#### Información extraída

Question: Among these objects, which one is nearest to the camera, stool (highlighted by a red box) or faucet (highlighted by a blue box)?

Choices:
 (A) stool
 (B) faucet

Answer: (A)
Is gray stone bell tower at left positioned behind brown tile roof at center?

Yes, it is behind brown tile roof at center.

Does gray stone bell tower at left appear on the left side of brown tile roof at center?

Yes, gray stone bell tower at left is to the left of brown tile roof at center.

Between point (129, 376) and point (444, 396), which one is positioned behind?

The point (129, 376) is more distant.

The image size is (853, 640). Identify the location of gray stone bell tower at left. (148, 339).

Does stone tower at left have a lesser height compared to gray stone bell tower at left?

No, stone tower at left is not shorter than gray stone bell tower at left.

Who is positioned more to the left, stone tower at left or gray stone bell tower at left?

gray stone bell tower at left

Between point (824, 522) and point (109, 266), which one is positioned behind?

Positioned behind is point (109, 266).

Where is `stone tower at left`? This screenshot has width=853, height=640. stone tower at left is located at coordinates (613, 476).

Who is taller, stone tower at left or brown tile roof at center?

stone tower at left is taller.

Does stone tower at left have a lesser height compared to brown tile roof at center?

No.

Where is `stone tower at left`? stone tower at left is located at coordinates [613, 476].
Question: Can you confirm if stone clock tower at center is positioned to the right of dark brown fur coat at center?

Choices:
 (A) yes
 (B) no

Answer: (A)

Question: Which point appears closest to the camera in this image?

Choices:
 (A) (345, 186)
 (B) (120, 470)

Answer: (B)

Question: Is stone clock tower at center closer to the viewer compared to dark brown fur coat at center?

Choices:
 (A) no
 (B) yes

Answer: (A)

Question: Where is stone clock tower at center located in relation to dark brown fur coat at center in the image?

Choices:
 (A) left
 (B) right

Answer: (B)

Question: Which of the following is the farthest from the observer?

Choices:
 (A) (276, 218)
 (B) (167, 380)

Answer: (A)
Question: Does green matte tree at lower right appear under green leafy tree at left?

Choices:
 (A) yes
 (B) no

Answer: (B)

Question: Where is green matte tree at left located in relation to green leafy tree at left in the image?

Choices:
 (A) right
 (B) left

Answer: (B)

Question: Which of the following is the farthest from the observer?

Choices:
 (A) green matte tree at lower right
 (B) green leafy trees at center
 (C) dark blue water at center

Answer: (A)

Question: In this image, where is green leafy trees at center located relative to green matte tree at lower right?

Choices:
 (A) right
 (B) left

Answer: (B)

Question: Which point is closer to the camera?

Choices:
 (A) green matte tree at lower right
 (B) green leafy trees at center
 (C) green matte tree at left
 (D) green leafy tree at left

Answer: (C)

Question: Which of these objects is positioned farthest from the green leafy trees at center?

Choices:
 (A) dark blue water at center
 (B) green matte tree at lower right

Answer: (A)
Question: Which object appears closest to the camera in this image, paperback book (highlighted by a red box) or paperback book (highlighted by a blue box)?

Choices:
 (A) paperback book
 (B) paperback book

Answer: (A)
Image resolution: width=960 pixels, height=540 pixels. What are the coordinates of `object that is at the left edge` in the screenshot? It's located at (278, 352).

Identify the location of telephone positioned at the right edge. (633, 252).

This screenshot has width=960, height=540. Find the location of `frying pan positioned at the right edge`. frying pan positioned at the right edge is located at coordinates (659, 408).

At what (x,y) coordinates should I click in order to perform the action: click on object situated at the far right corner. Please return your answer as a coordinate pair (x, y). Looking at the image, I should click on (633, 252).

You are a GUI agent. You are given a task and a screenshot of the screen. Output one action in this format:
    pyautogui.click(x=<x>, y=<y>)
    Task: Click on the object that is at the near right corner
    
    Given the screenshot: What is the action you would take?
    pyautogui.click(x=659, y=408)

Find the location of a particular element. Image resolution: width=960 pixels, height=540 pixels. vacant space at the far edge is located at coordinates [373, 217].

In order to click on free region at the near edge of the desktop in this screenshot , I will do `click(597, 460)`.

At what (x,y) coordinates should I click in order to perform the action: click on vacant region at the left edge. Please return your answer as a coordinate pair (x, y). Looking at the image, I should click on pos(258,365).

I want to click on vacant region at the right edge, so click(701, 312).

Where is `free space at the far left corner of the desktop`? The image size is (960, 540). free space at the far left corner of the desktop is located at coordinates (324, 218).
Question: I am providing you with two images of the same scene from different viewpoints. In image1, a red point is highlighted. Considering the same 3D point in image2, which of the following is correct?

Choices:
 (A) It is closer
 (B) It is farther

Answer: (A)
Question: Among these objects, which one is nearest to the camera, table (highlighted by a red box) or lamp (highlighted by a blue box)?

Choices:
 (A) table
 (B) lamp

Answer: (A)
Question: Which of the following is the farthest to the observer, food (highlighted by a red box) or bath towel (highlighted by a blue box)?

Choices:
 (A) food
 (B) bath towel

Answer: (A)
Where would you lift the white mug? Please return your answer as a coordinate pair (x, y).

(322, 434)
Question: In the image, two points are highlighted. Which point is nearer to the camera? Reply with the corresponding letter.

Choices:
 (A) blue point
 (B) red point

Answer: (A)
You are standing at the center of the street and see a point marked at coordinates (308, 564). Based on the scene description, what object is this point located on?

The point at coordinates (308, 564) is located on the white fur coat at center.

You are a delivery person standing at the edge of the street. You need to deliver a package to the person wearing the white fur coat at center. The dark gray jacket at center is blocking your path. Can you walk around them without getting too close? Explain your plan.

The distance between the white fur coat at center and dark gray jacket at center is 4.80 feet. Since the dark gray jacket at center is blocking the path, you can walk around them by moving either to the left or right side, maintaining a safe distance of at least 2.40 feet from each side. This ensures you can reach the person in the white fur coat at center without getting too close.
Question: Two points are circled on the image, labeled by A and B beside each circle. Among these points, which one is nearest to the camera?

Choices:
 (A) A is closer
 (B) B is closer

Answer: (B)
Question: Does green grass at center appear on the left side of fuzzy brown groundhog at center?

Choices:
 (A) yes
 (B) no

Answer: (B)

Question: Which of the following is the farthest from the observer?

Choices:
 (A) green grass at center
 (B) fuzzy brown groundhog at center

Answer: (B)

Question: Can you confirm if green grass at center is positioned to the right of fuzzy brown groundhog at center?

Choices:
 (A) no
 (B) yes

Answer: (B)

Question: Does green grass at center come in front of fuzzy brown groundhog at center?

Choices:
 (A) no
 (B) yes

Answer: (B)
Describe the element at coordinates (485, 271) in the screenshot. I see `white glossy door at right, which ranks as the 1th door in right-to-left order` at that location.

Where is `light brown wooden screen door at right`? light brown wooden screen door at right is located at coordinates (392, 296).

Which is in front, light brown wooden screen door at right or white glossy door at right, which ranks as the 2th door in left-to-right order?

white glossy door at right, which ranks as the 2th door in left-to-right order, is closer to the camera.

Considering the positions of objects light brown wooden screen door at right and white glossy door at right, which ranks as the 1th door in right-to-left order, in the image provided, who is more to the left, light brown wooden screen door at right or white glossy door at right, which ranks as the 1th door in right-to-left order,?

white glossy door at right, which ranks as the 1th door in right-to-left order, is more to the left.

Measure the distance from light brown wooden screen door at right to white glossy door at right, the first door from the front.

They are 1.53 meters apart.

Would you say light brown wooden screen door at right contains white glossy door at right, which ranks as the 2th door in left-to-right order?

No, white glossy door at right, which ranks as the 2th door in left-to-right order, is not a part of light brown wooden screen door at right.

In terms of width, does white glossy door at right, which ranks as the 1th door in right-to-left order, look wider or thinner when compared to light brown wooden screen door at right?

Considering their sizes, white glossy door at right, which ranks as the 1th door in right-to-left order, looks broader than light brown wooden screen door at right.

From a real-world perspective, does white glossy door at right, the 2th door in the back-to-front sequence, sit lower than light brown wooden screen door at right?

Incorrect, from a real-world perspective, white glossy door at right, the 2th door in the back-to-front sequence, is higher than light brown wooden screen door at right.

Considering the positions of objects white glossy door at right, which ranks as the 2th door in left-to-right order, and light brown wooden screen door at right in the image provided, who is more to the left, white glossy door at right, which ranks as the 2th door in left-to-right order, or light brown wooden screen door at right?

########

Instrucciones y requisitos:
Extrae del listado anterior cada línea en la que aparezca la palabra "your" y cópiala completa.

Solución del ejercicio:
At what (x,y) coordinates should I click in order to perform the action: click on object situated at the far right corner. Please return your answer as a coordinate pair (x, y). Looking at the image, I should click on (633, 252).
At what (x,y) coordinates should I click in order to perform the action: click on vacant region at the left edge. Please return your answer as a coordinate pair (x, y). Looking at the image, I should click on pos(258,365).
Where would you lift the white mug? Please return your answer as a coordinate pair (x, y).
You are a delivery person standing at the edge of the street. You need to deliver a package to the person wearing the white fur coat at center. The dark gray jacket at center is blocking your path. Can you walk around them without getting too close? Explain your plan.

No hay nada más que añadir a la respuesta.